◆ Data records ◆
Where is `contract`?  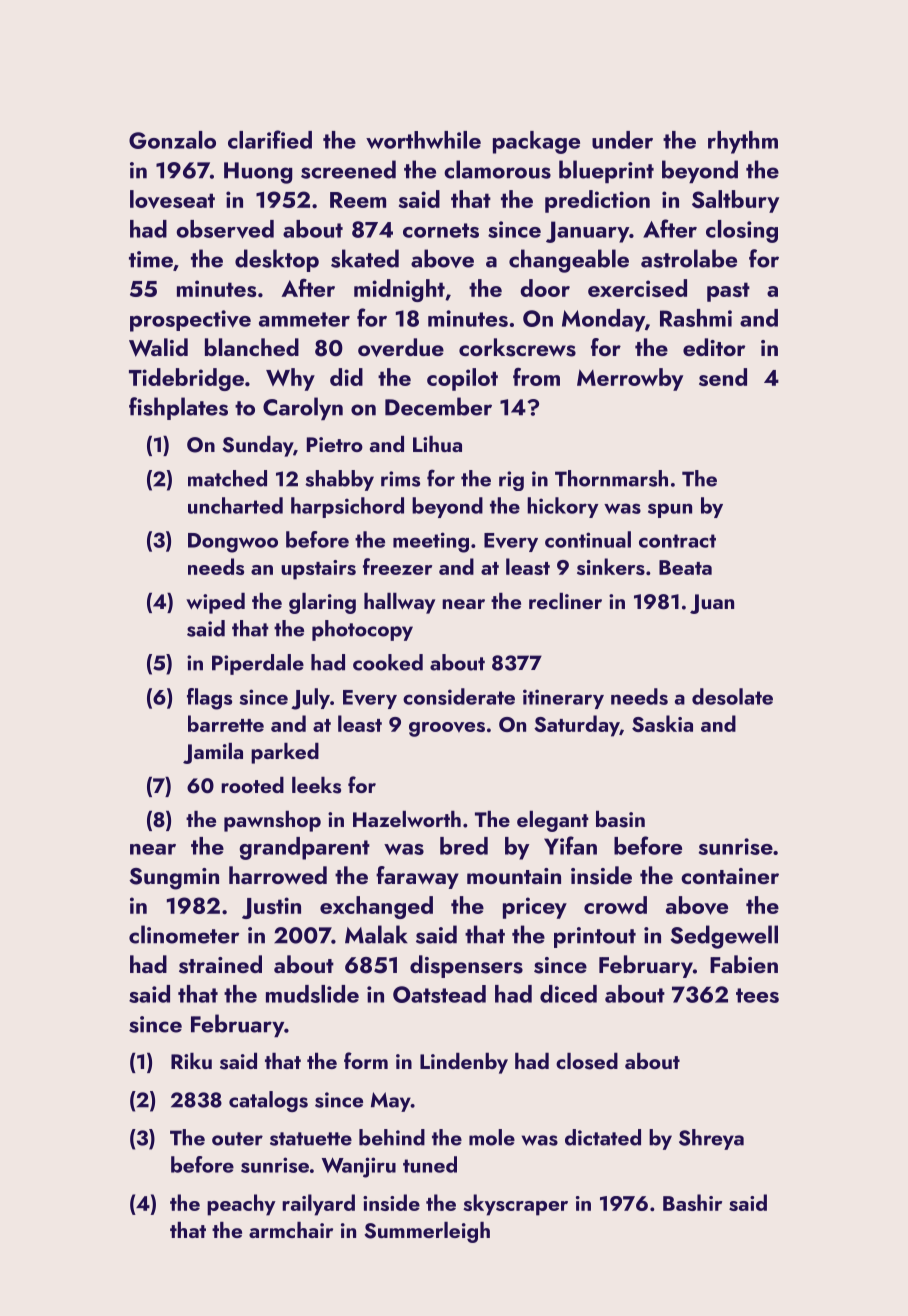
contract is located at coordinates (677, 541).
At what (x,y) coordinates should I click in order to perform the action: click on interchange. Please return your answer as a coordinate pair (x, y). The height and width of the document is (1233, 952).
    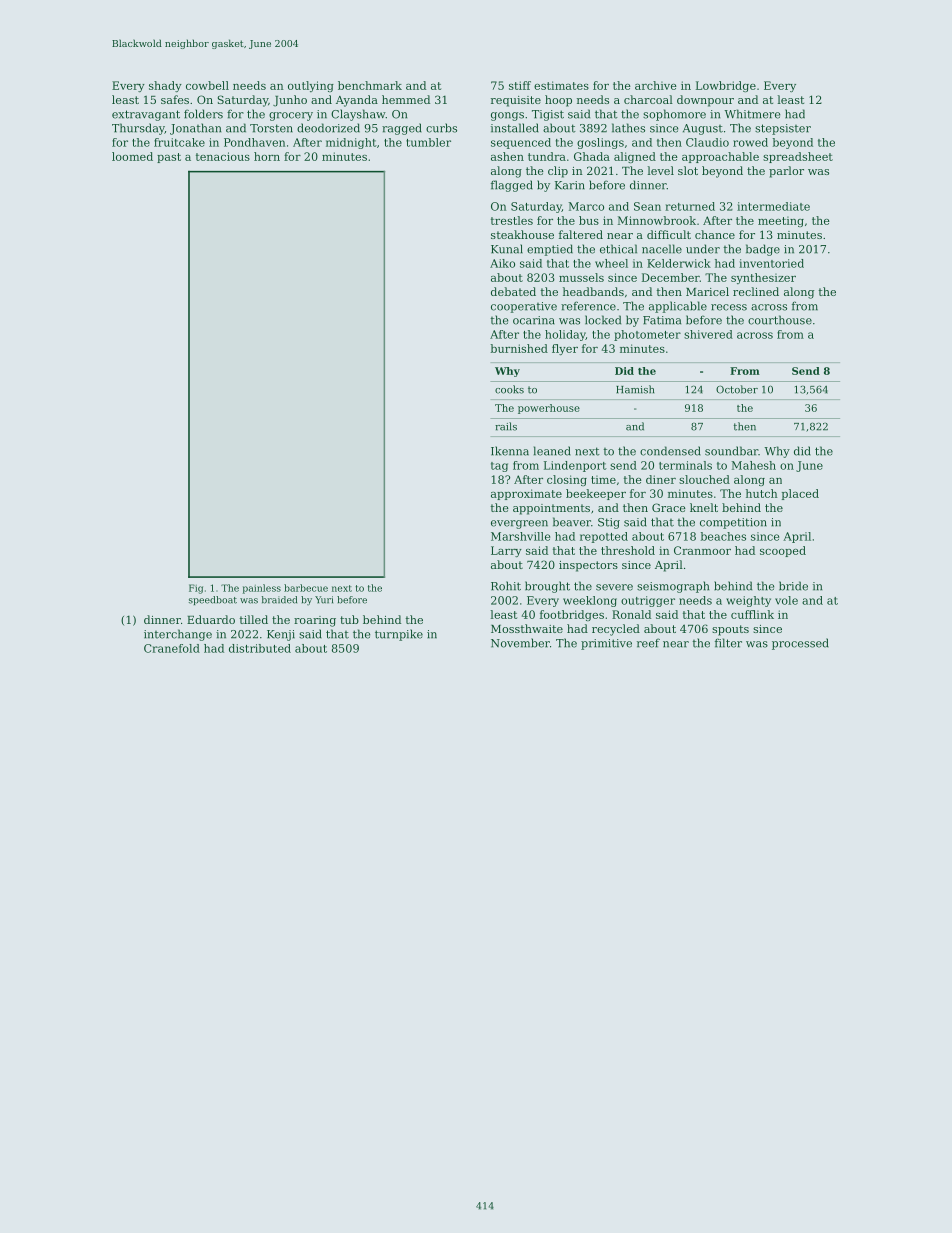
    Looking at the image, I should click on (178, 635).
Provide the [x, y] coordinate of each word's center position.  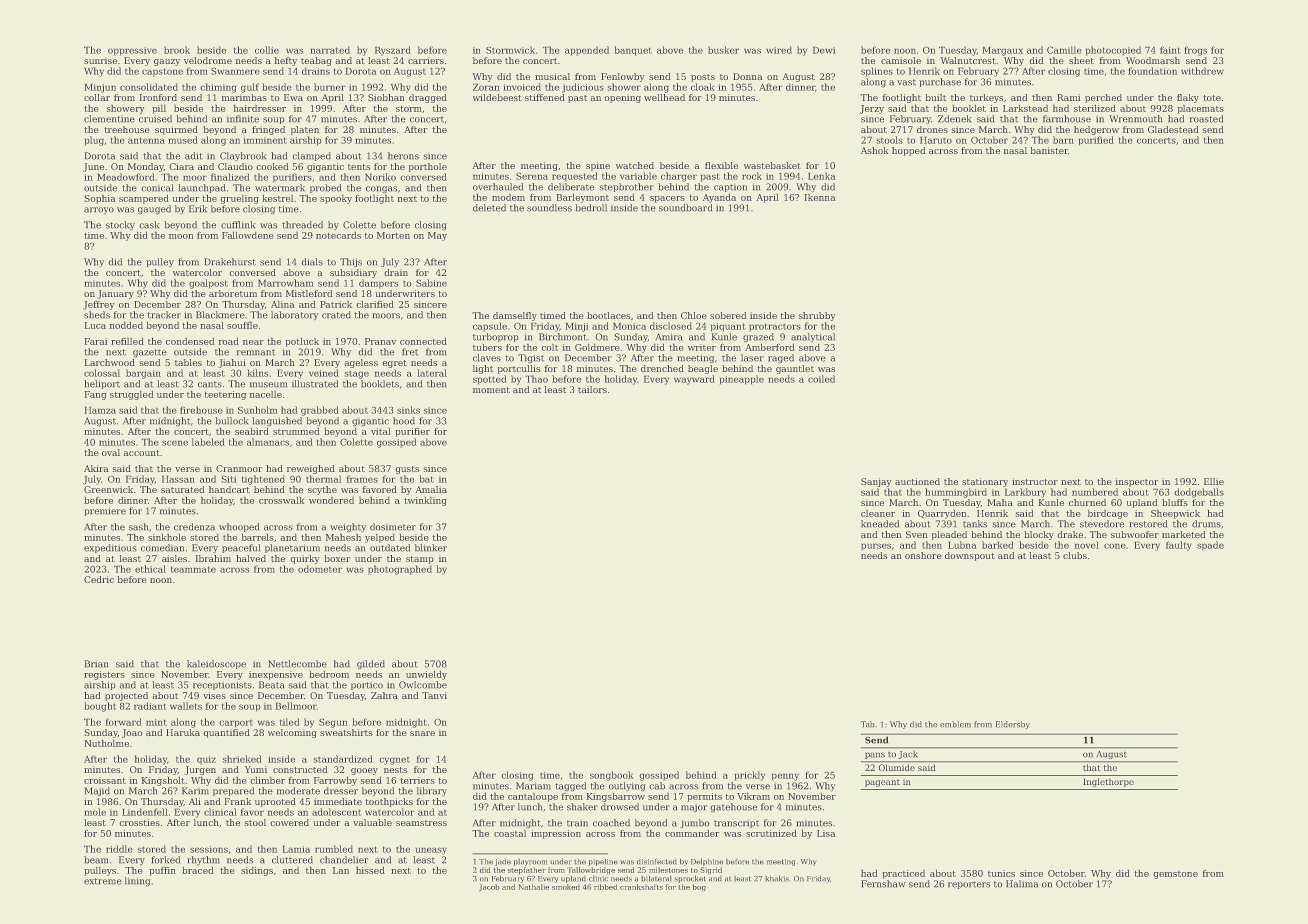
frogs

◆ What is expected ◆
Rewrite the listing above, replacing "document" with "page" and changing nothing else. Omit the pictures from your answer.

◆ Response ◆
Where is `contract`?  
contract is located at coordinates (677, 541).
At what (x,y) coordinates should I click in order to perform the action: click on interchange. Please return your answer as a coordinate pair (x, y). The height and width of the page is (1233, 952).
    Looking at the image, I should click on (178, 635).
Provide the [x, y] coordinate of each word's center position.  
frogs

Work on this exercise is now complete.